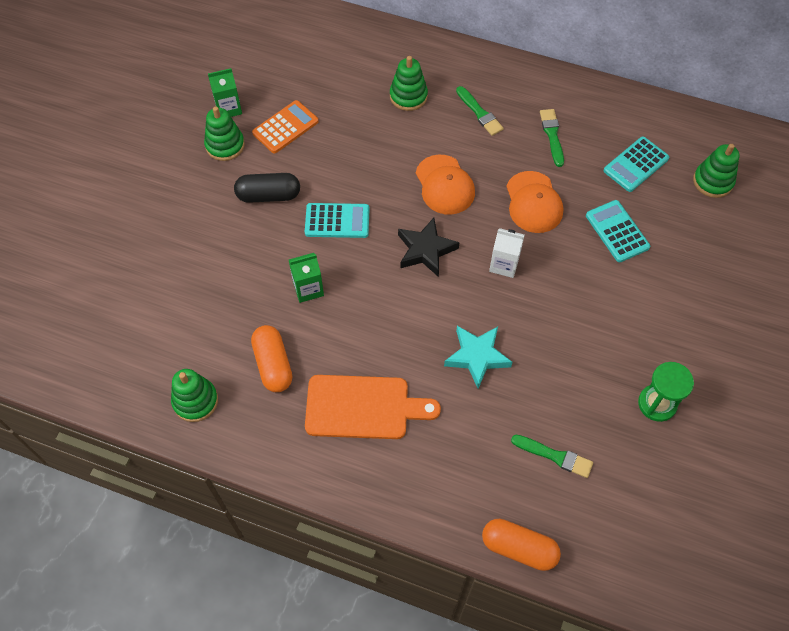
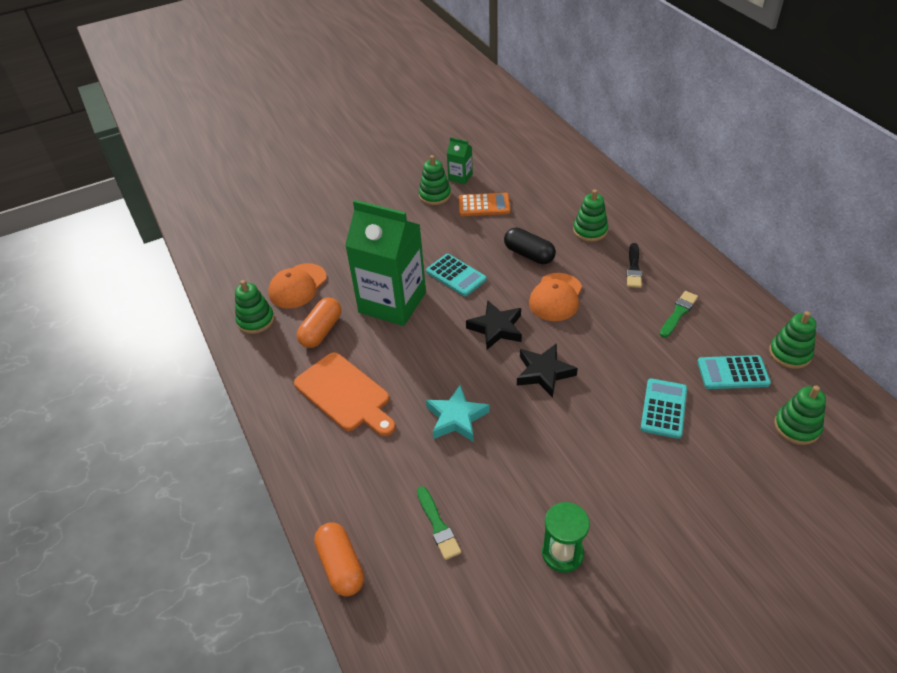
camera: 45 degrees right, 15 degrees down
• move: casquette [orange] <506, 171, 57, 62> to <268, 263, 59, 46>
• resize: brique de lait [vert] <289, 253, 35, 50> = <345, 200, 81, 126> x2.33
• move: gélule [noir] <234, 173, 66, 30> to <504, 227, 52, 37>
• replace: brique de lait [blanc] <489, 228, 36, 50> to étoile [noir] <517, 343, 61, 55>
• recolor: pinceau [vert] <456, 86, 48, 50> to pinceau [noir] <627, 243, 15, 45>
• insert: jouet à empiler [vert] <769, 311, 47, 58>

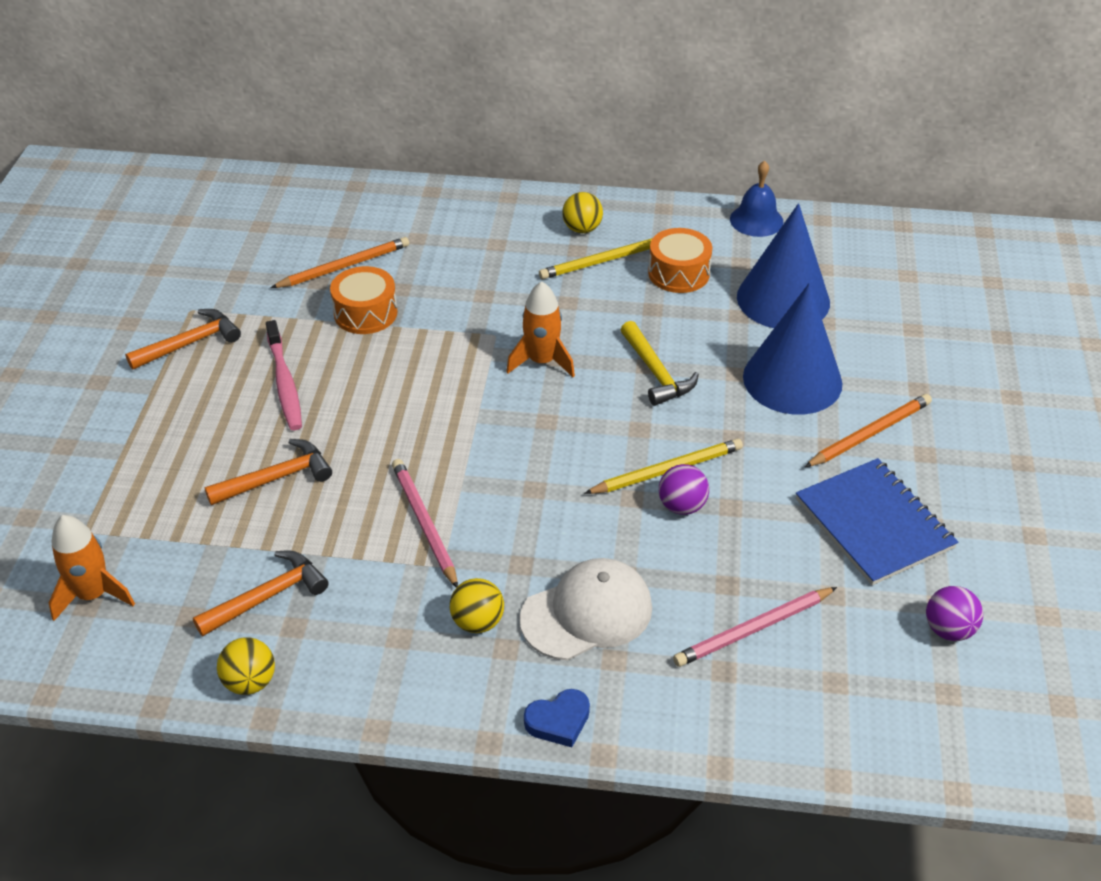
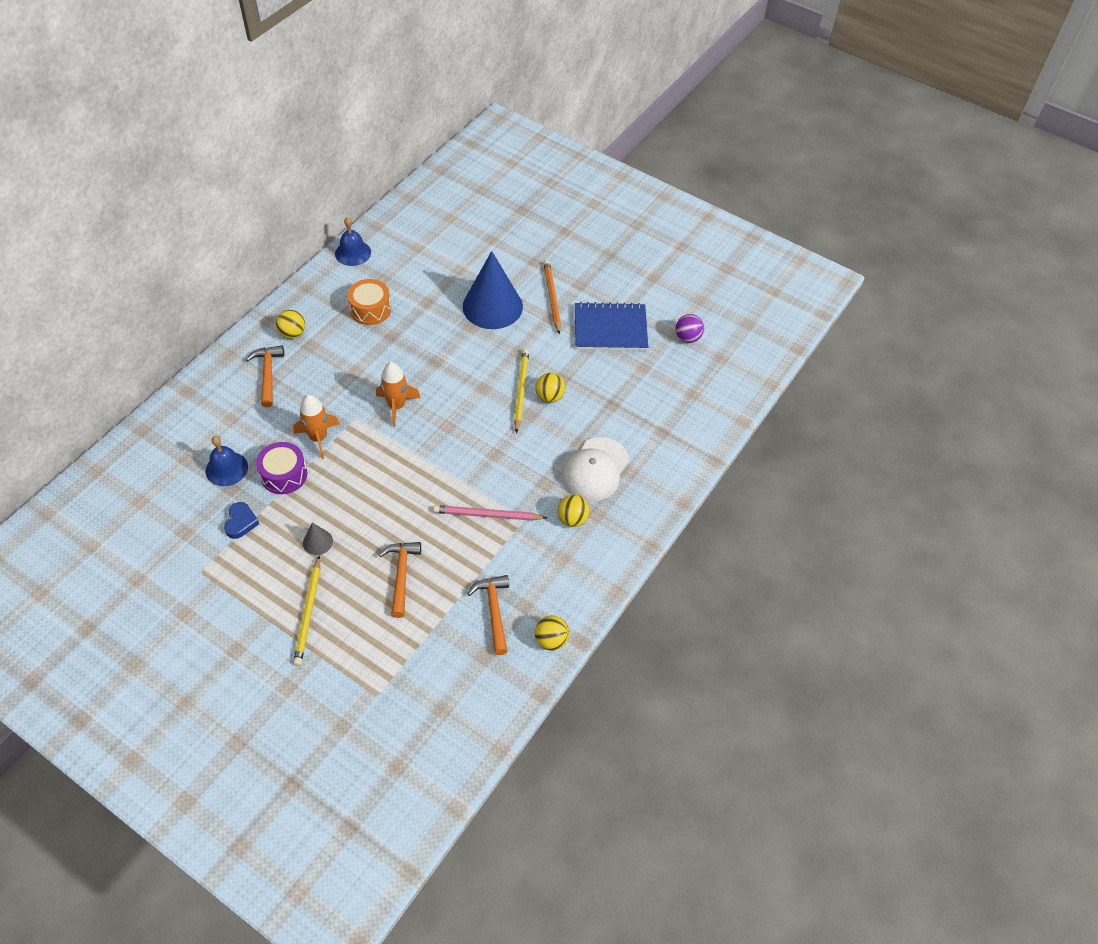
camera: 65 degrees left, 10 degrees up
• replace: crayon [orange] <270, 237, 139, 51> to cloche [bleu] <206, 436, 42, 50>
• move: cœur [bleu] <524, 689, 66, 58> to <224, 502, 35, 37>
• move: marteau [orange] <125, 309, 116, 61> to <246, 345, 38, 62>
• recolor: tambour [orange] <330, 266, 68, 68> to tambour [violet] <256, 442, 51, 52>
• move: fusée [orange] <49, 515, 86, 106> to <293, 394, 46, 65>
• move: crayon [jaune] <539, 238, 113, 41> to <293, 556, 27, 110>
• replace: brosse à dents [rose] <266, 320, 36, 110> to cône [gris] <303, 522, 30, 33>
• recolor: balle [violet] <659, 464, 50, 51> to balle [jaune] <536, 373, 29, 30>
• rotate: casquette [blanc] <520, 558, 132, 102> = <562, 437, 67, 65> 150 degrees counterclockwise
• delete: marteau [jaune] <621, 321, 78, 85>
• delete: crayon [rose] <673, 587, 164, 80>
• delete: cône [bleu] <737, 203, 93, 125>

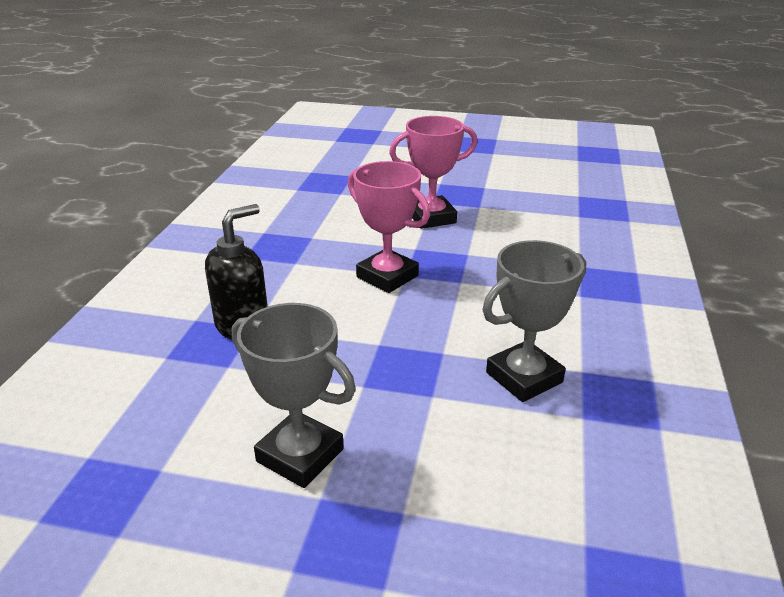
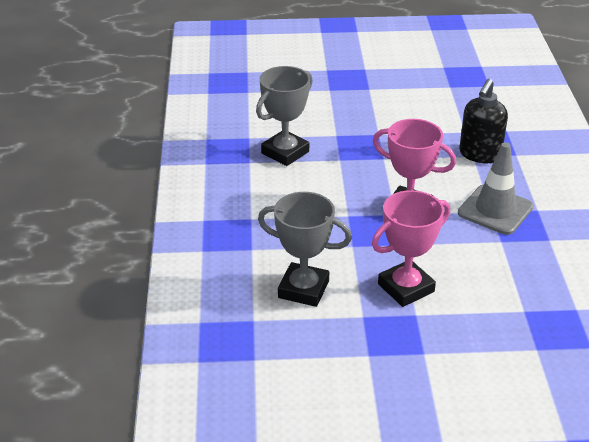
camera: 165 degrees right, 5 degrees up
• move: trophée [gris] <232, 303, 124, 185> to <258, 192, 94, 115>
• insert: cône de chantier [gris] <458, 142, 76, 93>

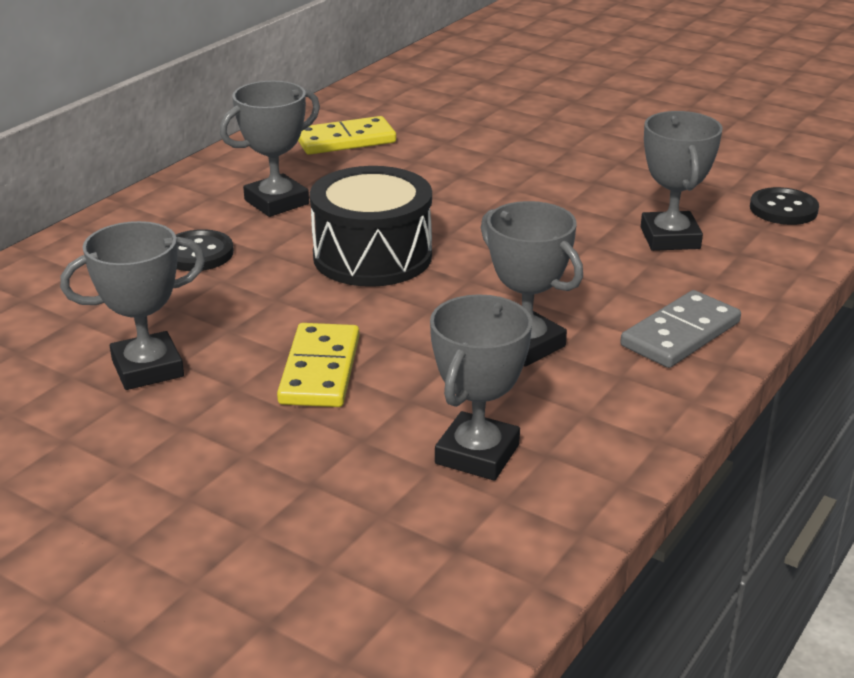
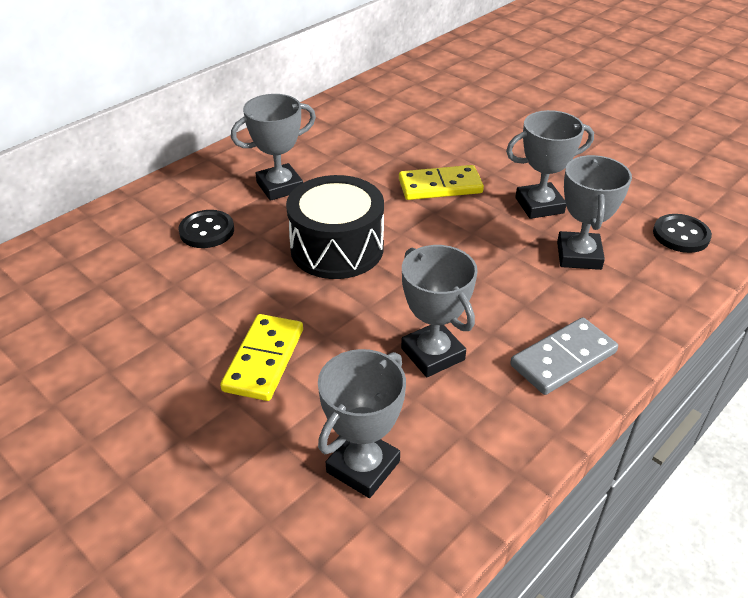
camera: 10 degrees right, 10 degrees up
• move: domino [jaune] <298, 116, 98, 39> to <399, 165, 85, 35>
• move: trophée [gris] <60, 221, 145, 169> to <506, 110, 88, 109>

## Requirement:
Copy every line above exactly; images stay out.

## Solution below:
camera: 45 degrees right, 15 degrees down
• move: casquette [orange] <506, 171, 57, 62> to <268, 263, 59, 46>
• resize: brique de lait [vert] <289, 253, 35, 50> = <345, 200, 81, 126> x2.33
• move: gélule [noir] <234, 173, 66, 30> to <504, 227, 52, 37>
• replace: brique de lait [blanc] <489, 228, 36, 50> to étoile [noir] <517, 343, 61, 55>
• recolor: pinceau [vert] <456, 86, 48, 50> to pinceau [noir] <627, 243, 15, 45>
• insert: jouet à empiler [vert] <769, 311, 47, 58>

camera: 65 degrees left, 10 degrees up
• replace: crayon [orange] <270, 237, 139, 51> to cloche [bleu] <206, 436, 42, 50>
• move: cœur [bleu] <524, 689, 66, 58> to <224, 502, 35, 37>
• move: marteau [orange] <125, 309, 116, 61> to <246, 345, 38, 62>
• recolor: tambour [orange] <330, 266, 68, 68> to tambour [violet] <256, 442, 51, 52>
• move: fusée [orange] <49, 515, 86, 106> to <293, 394, 46, 65>
• move: crayon [jaune] <539, 238, 113, 41> to <293, 556, 27, 110>
• replace: brosse à dents [rose] <266, 320, 36, 110> to cône [gris] <303, 522, 30, 33>
• recolor: balle [violet] <659, 464, 50, 51> to balle [jaune] <536, 373, 29, 30>
• rotate: casquette [blanc] <520, 558, 132, 102> = <562, 437, 67, 65> 150 degrees counterclockwise
• delete: marteau [jaune] <621, 321, 78, 85>
• delete: crayon [rose] <673, 587, 164, 80>
• delete: cône [bleu] <737, 203, 93, 125>

camera: 165 degrees right, 5 degrees up
• move: trophée [gris] <232, 303, 124, 185> to <258, 192, 94, 115>
• insert: cône de chantier [gris] <458, 142, 76, 93>

camera: 10 degrees right, 10 degrees up
• move: domino [jaune] <298, 116, 98, 39> to <399, 165, 85, 35>
• move: trophée [gris] <60, 221, 145, 169> to <506, 110, 88, 109>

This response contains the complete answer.